Below are the records; print them again exactly and omit the pictures.

Object transformation records
###

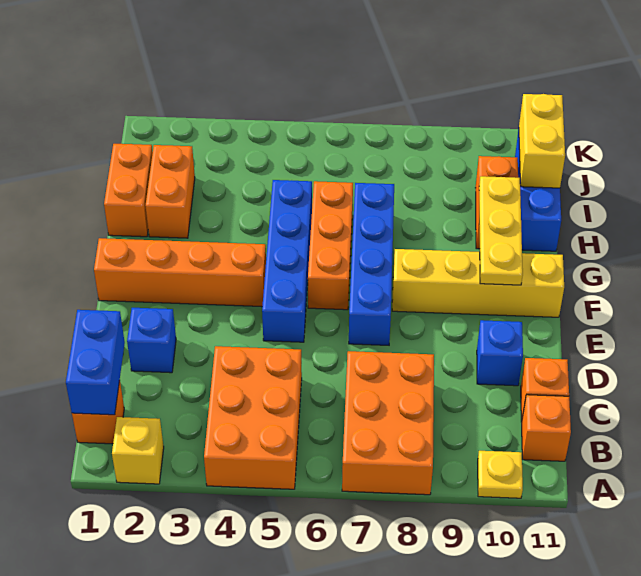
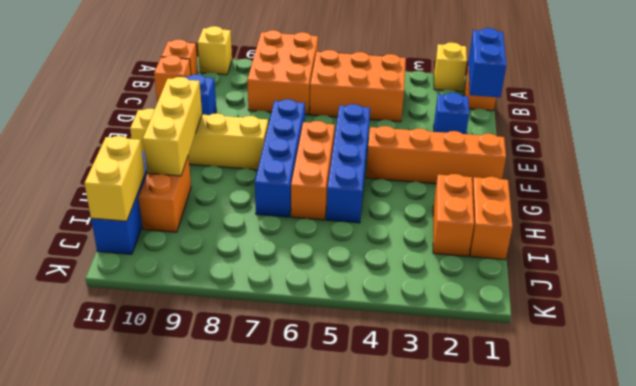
orange brick A4:C5 level 1 -> orange brick B4:C6 level 1
yellow plate A10 level 1 -> yellow brick A10 level 1
yellow plate F10:H10 level 2 -> yellow brick F10:H10 level 2

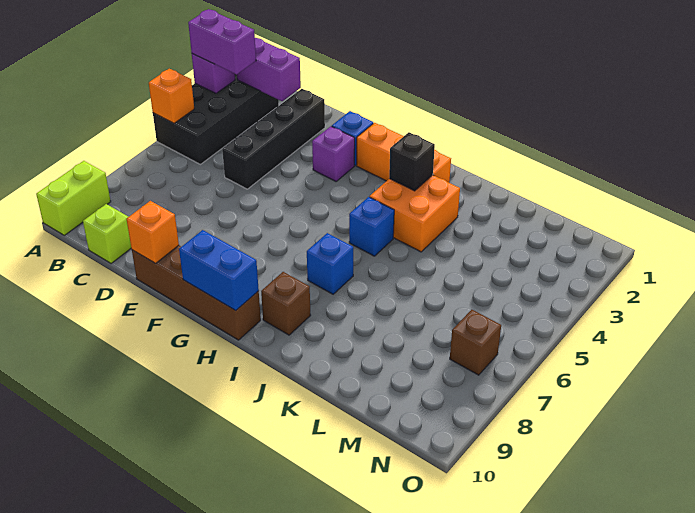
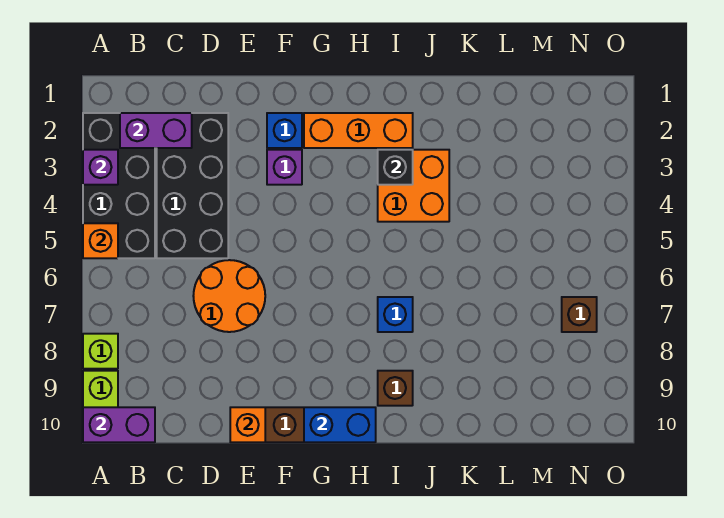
purple brick A3:B3 level 3 -> purple brick A10:B10 level 2
lime brick C10 level 1 -> lime brick A8 level 1
black brick D2:D5 level 1 -> black brick C2:D5 level 1
none -> orange round brick D6:E7 level 1
blue brick I5 level 1 -> none

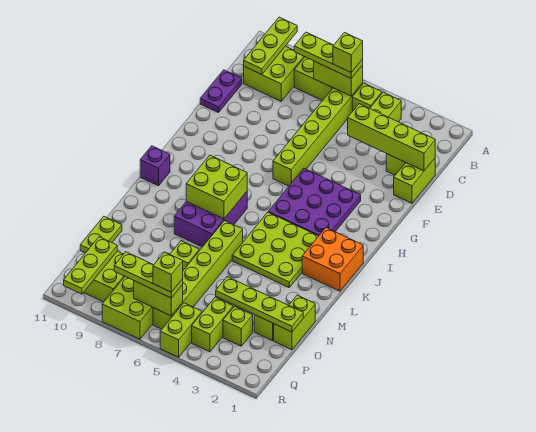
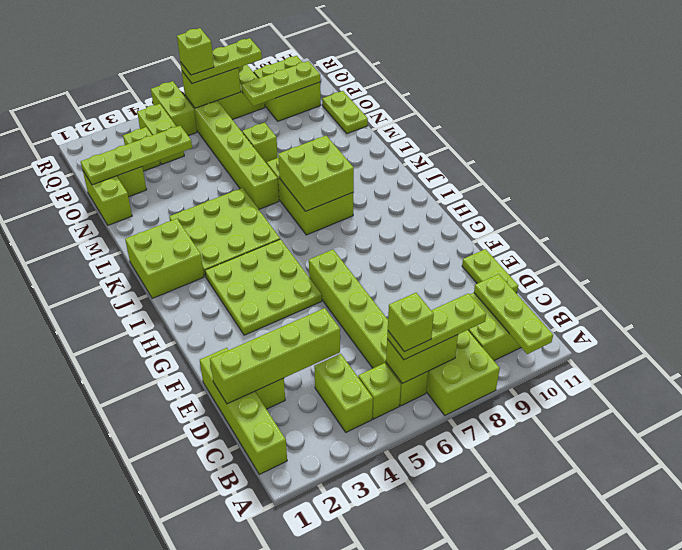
lime brick D1:E1 level 1 -> lime brick B1:E1 level 1
purple plate D11:E11 level 1 -> lime plate D11:E11 level 1
purple plate G3:I5 level 1 -> lime plate G3:I5 level 1
orange brick J1:K2 level 1 -> lime brick J1:K2 level 1
purple brick J7:L8 level 1 -> lime brick J7:L8 level 1
purple brick J11 level 1 -> none
lime plate P10:R10 level 2 -> lime plate P8:P10 level 2

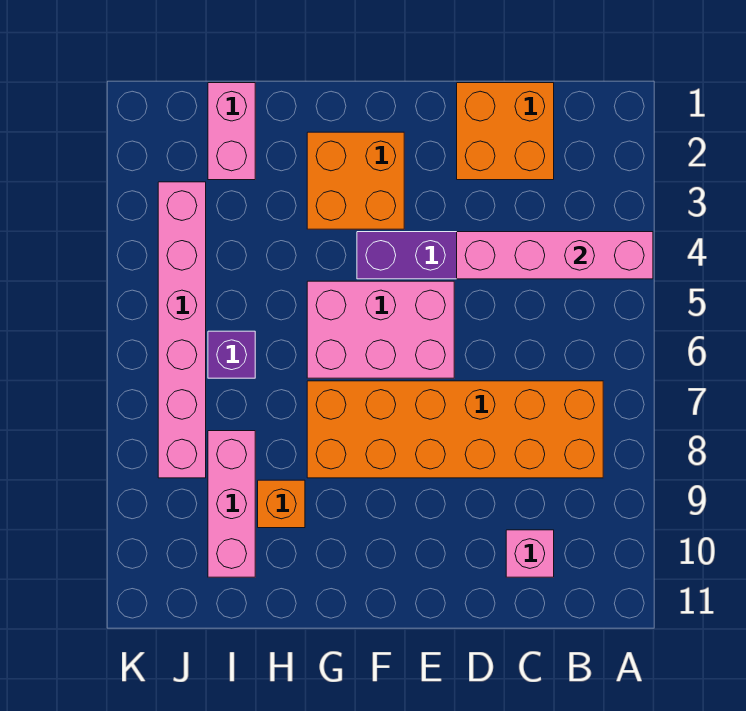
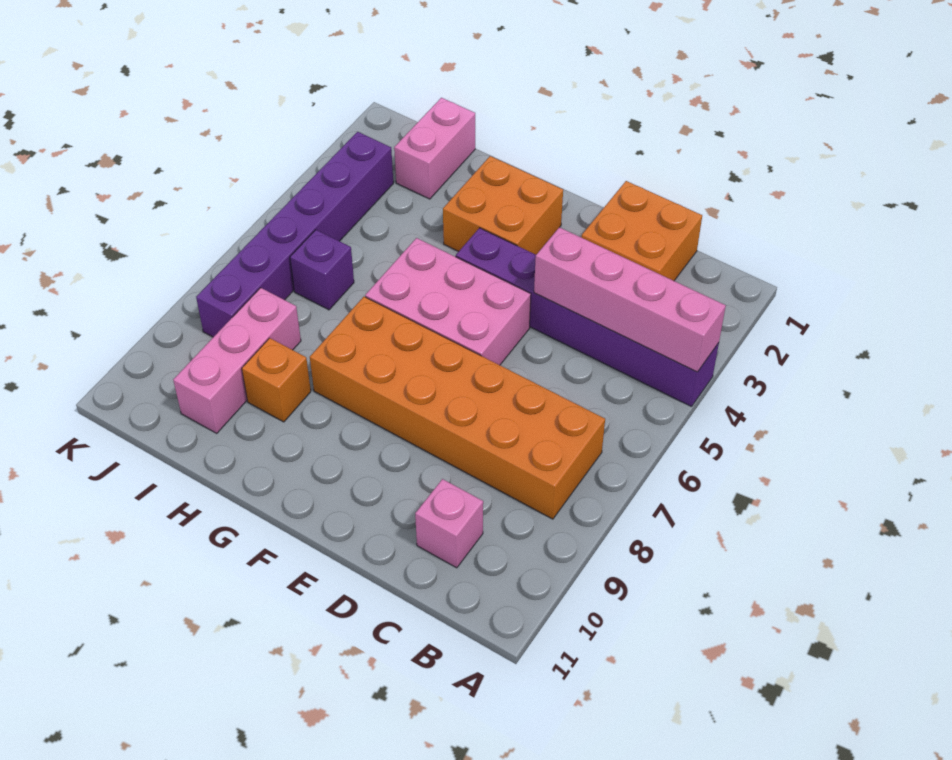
pink brick J3:J8 level 1 -> purple brick J3:J8 level 1

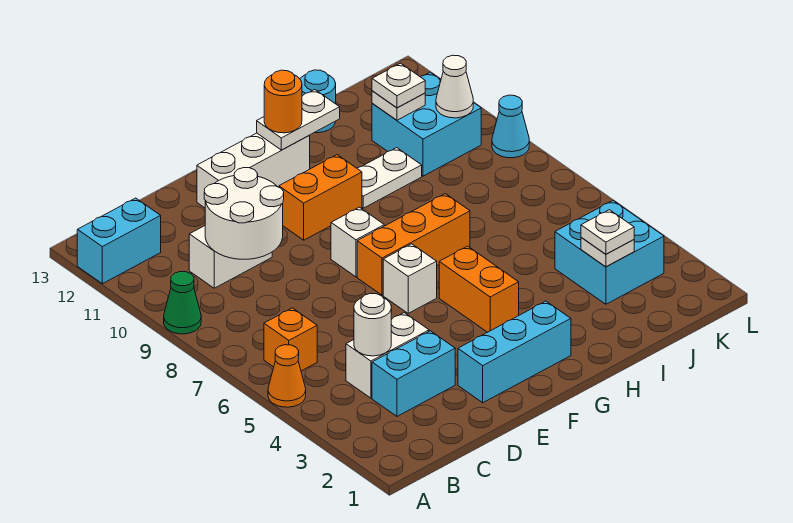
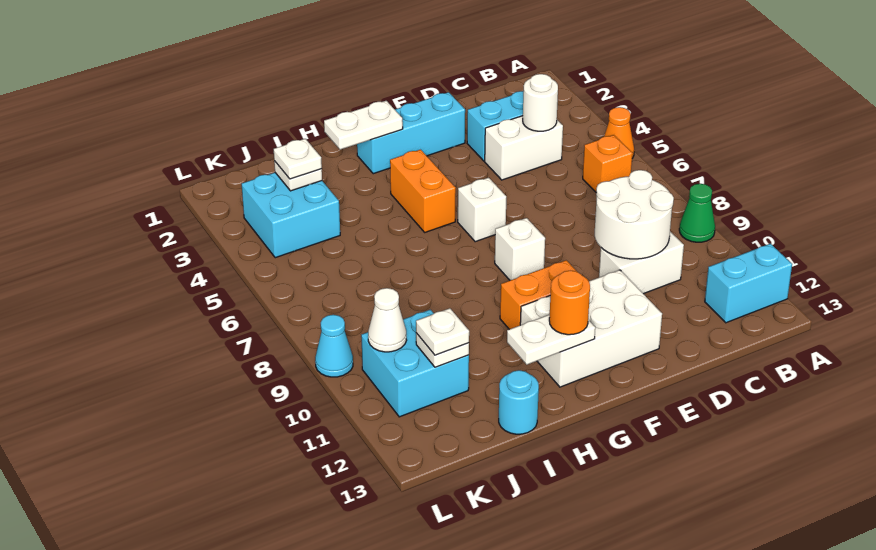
white brick E12:G12 level 1 -> white brick E11:G12 level 1
orange brick F7:H7 level 1 -> none
white plate H10:I10 level 1 -> white plate G2:H2 level 2

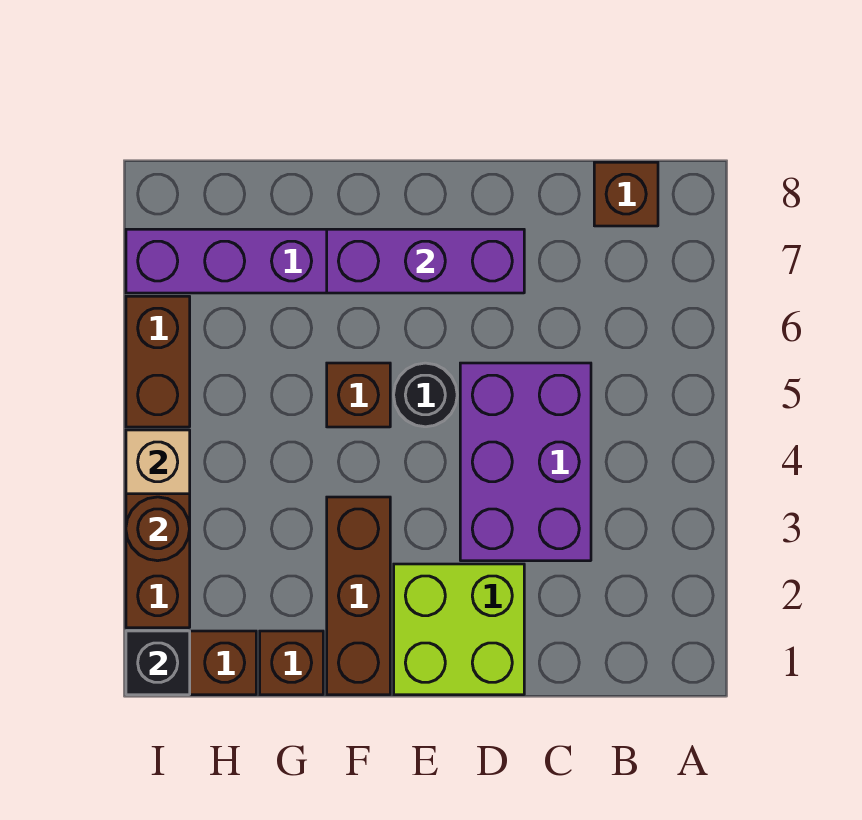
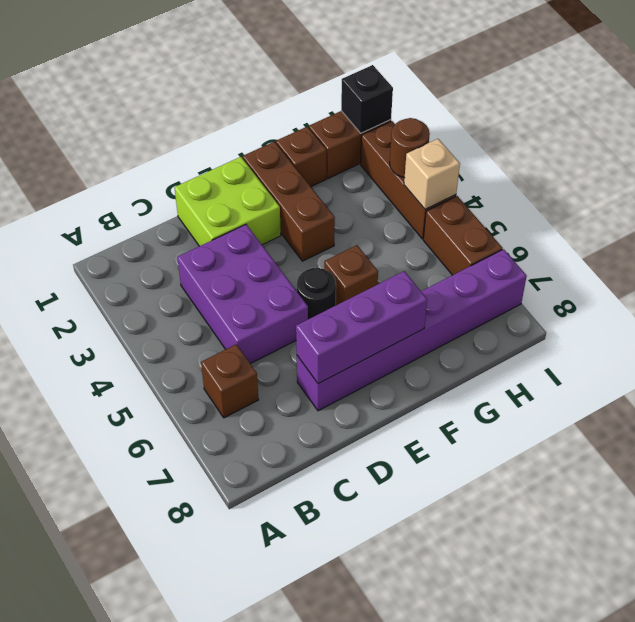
brown brick B8 level 1 -> brown brick B6 level 1

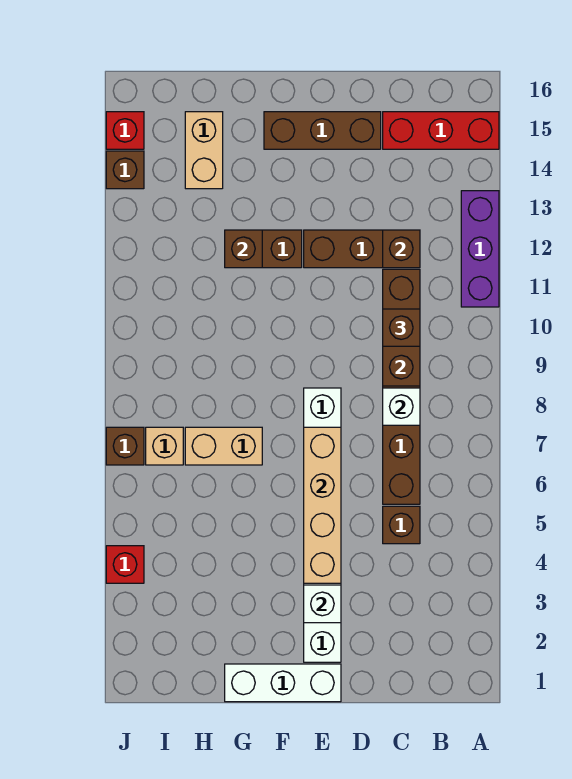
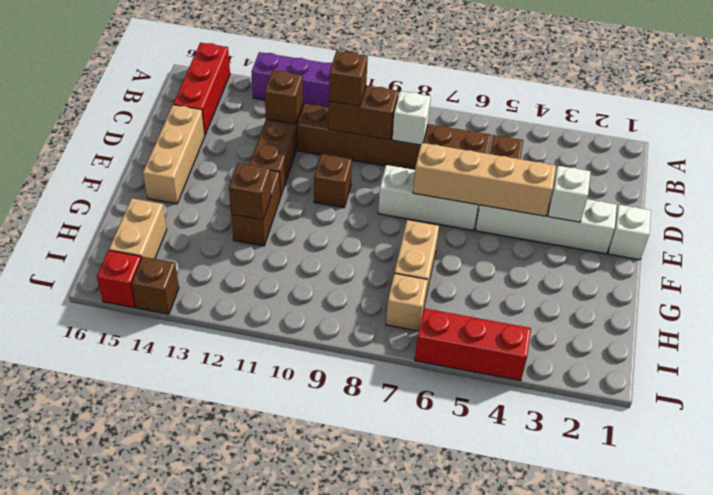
brown brick D15:F15 level 1 -> tan brick D15:F15 level 1
white brick E1:G1 level 1 -> white brick E1 level 1
tan brick H14:H15 level 1 -> tan brick H15:I15 level 1
red brick J4 level 1 -> red brick J4:J6 level 1
brown brick J7 level 1 -> brown brick E10 level 1

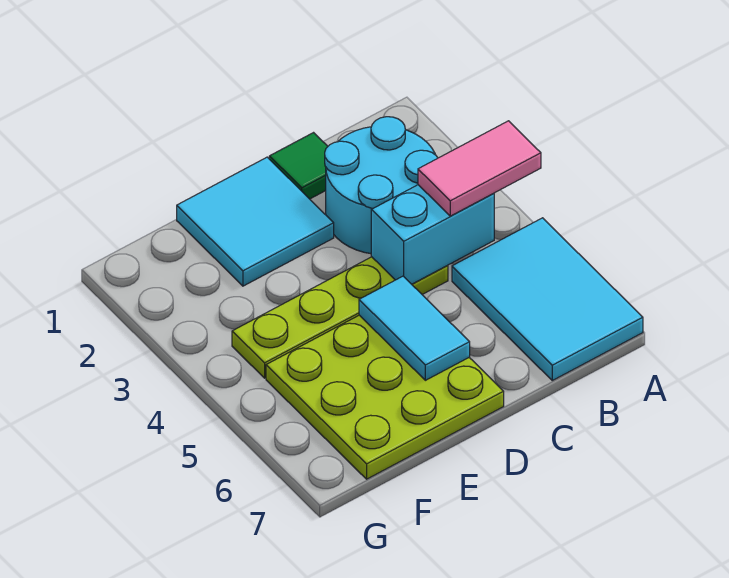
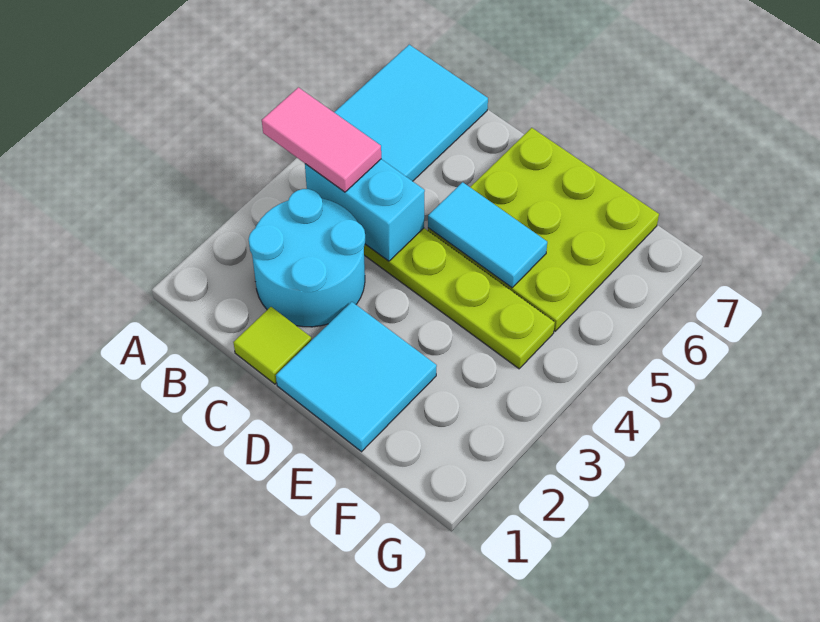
green tile C1 level 1 -> lime tile C1 level 1
cyan tile D5:D6 level 2 -> cyan tile D5:E5 level 2

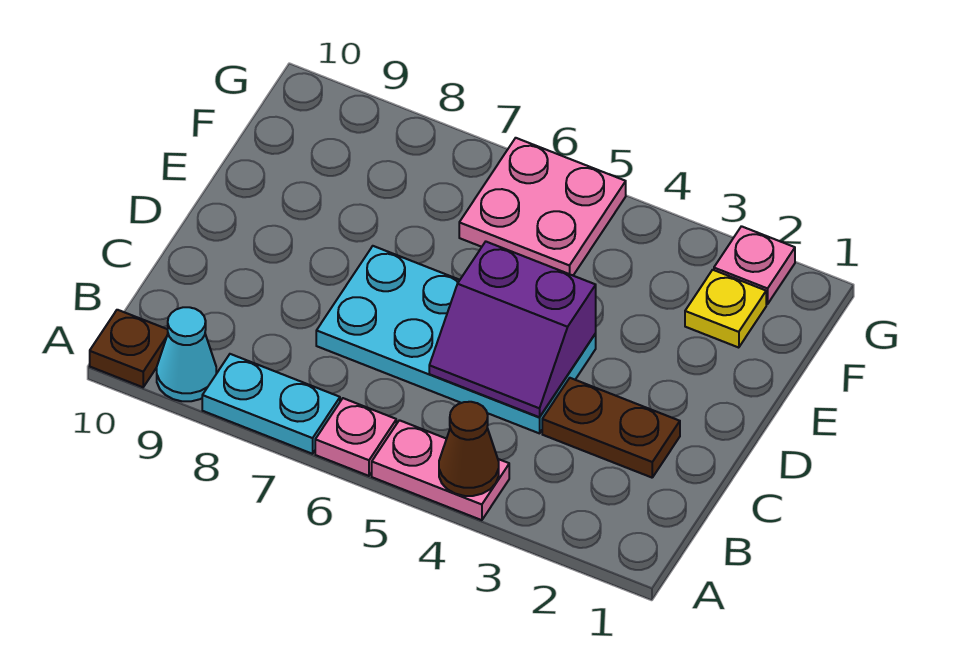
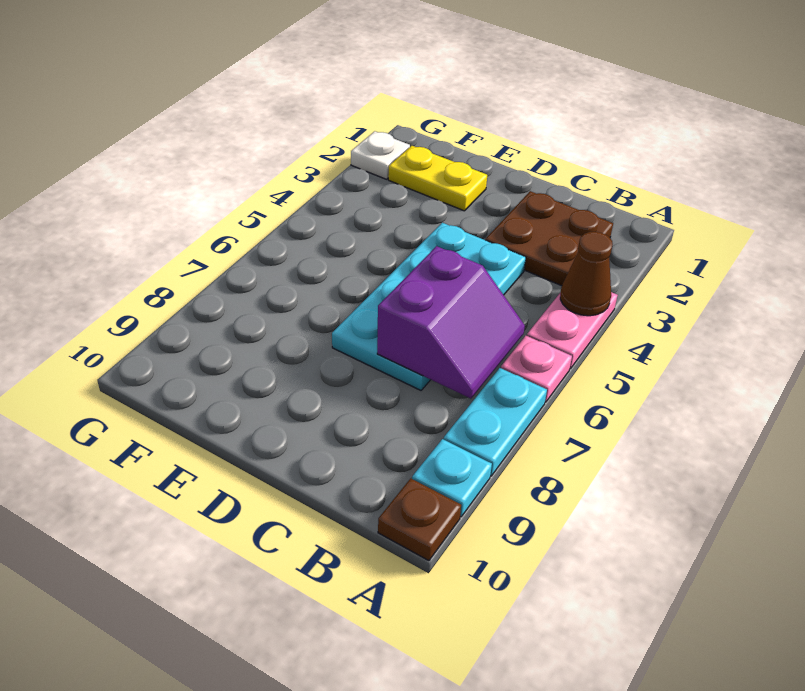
cyan cone A9 level 1 -> cyan plate A9 level 1
brown plate C2:C3 level 1 -> brown plate B2:C3 level 1
purple slope C4:D5 level 2 top D -> purple slope B6:C7 level 2 top C
yellow plate F2 level 1 -> yellow plate E2:F2 level 1
pink plate F5:G6 level 1 -> none
pink plate G2 level 1 -> white plate G2 level 1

###

Response
orange brick A4:C5 level 1 -> orange brick B4:C6 level 1
yellow plate A10 level 1 -> yellow brick A10 level 1
yellow plate F10:H10 level 2 -> yellow brick F10:H10 level 2

purple brick A3:B3 level 3 -> purple brick A10:B10 level 2
lime brick C10 level 1 -> lime brick A8 level 1
black brick D2:D5 level 1 -> black brick C2:D5 level 1
none -> orange round brick D6:E7 level 1
blue brick I5 level 1 -> none

lime brick D1:E1 level 1 -> lime brick B1:E1 level 1
purple plate D11:E11 level 1 -> lime plate D11:E11 level 1
purple plate G3:I5 level 1 -> lime plate G3:I5 level 1
orange brick J1:K2 level 1 -> lime brick J1:K2 level 1
purple brick J7:L8 level 1 -> lime brick J7:L8 level 1
purple brick J11 level 1 -> none
lime plate P10:R10 level 2 -> lime plate P8:P10 level 2

pink brick J3:J8 level 1 -> purple brick J3:J8 level 1

white brick E12:G12 level 1 -> white brick E11:G12 level 1
orange brick F7:H7 level 1 -> none
white plate H10:I10 level 1 -> white plate G2:H2 level 2

brown brick B8 level 1 -> brown brick B6 level 1

brown brick D15:F15 level 1 -> tan brick D15:F15 level 1
white brick E1:G1 level 1 -> white brick E1 level 1
tan brick H14:H15 level 1 -> tan brick H15:I15 level 1
red brick J4 level 1 -> red brick J4:J6 level 1
brown brick J7 level 1 -> brown brick E10 level 1

green tile C1 level 1 -> lime tile C1 level 1
cyan tile D5:D6 level 2 -> cyan tile D5:E5 level 2

cyan cone A9 level 1 -> cyan plate A9 level 1
brown plate C2:C3 level 1 -> brown plate B2:C3 level 1
purple slope C4:D5 level 2 top D -> purple slope B6:C7 level 2 top C
yellow plate F2 level 1 -> yellow plate E2:F2 level 1
pink plate F5:G6 level 1 -> none
pink plate G2 level 1 -> white plate G2 level 1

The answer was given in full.